▶ [DIRECTIVE]
From the material below, keep only the lines that contain the string "resolution" and copy each one out.

▶ [RECORDS FOR THIS TASK]

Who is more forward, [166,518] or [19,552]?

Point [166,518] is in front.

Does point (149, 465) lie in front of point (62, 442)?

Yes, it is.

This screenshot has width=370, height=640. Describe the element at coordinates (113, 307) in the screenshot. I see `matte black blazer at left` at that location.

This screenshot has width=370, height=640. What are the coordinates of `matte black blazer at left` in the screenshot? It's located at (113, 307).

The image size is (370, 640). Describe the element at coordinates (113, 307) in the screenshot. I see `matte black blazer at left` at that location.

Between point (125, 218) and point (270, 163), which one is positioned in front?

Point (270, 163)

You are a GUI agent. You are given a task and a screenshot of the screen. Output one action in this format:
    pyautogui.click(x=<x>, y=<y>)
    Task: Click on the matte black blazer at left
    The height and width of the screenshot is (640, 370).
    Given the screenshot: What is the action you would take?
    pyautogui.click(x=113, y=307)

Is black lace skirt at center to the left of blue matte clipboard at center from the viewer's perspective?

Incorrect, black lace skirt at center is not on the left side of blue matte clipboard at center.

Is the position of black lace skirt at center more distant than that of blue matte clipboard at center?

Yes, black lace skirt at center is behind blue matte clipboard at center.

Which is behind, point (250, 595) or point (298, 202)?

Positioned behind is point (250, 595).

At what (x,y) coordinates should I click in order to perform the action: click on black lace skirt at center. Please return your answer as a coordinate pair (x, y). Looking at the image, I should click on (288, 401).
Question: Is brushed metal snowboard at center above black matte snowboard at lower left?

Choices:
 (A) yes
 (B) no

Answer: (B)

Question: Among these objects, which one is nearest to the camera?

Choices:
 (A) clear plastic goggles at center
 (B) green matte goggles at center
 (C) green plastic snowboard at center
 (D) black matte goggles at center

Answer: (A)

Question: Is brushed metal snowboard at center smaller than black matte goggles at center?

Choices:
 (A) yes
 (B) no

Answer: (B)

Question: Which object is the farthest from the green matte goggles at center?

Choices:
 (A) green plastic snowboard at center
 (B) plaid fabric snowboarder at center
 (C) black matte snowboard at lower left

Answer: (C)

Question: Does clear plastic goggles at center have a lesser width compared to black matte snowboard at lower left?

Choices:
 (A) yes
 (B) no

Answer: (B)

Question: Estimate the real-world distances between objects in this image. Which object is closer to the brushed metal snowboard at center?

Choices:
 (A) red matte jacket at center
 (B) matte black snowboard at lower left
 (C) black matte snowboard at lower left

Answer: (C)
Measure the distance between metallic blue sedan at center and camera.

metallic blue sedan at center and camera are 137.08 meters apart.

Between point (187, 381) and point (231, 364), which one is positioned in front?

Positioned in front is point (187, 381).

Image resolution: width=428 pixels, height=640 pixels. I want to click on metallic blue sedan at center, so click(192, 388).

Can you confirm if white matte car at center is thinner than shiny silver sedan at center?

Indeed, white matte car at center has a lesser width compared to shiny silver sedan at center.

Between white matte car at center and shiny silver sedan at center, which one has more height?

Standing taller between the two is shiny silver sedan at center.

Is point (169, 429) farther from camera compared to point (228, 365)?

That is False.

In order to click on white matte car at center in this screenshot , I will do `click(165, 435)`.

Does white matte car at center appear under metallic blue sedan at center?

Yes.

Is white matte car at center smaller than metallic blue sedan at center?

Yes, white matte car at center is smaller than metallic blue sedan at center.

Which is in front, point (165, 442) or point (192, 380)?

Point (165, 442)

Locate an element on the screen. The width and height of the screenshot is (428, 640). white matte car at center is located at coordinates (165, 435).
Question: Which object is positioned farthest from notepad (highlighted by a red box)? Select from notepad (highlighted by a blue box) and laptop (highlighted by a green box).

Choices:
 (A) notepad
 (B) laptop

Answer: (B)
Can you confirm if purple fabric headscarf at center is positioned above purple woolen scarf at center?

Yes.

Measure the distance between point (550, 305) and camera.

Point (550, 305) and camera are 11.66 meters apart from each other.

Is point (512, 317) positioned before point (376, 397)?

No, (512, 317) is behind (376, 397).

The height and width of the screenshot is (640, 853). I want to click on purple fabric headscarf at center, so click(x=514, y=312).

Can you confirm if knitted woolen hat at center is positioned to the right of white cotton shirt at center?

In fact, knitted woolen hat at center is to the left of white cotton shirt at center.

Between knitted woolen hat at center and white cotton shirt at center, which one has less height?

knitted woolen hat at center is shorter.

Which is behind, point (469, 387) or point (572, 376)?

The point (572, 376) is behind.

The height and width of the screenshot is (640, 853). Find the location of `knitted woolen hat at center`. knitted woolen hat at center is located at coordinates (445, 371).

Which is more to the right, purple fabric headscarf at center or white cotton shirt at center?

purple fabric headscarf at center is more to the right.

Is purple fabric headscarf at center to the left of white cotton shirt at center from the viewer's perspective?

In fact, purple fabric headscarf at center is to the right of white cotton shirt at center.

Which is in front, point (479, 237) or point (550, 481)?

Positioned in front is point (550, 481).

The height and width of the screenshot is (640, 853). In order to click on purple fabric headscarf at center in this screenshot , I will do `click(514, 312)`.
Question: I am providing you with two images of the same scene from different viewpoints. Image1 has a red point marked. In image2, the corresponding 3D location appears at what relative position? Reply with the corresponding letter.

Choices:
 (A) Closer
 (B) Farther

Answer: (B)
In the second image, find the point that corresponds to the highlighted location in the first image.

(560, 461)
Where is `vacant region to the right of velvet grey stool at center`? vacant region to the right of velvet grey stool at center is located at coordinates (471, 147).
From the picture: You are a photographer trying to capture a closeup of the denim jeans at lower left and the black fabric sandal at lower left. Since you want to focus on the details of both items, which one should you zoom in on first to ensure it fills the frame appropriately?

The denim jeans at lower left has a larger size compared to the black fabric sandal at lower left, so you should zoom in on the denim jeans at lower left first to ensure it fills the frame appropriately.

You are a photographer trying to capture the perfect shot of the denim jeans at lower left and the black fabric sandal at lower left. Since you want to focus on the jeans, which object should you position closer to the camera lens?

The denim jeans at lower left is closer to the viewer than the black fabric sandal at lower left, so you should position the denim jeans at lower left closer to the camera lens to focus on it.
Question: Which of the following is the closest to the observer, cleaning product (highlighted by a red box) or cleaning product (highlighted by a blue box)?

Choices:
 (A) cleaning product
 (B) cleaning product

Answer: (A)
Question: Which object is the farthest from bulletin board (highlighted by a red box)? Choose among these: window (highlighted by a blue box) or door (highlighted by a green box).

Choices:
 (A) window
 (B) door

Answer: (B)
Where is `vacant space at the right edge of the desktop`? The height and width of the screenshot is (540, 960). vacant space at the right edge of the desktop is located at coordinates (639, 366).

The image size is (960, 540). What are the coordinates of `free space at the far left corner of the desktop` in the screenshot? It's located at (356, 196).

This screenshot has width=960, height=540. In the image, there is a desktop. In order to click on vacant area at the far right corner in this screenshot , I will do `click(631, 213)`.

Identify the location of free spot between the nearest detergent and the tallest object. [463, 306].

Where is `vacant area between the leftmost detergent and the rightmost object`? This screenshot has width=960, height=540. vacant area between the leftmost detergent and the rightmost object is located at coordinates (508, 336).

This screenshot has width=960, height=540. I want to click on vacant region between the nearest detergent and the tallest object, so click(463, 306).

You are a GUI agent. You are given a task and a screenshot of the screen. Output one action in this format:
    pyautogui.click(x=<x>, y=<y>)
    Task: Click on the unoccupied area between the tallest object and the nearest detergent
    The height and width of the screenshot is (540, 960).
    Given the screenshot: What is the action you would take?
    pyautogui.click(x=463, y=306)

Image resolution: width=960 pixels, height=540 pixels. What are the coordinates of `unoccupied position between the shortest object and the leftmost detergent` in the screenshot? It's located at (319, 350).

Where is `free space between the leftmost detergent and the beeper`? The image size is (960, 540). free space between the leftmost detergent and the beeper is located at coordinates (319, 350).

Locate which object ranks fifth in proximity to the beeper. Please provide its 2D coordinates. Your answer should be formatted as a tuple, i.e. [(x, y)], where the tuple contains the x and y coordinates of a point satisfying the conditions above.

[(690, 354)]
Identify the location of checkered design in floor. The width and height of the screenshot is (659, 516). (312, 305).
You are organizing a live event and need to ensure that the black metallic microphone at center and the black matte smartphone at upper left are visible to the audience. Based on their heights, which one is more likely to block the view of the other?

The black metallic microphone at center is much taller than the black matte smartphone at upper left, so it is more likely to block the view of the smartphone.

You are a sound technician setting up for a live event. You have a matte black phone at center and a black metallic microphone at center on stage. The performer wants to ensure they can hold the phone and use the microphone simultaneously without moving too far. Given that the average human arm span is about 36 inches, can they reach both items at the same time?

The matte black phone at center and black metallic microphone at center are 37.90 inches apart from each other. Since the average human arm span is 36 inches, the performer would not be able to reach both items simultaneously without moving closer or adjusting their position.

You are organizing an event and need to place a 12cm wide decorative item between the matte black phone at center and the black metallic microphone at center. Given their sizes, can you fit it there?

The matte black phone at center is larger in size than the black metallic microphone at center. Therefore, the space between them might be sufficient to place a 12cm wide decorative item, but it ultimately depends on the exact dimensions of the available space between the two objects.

▶ [RESPONSE TO THE EXERCISE]
Image resolution: width=428 pixels, height=640 pixels. I want to click on metallic blue sedan at center, so click(192, 388).
Image resolution: width=960 pixels, height=540 pixels. What are the coordinates of `unoccupied position between the shortest object and the leftmost detergent` in the screenshot? It's located at (319, 350).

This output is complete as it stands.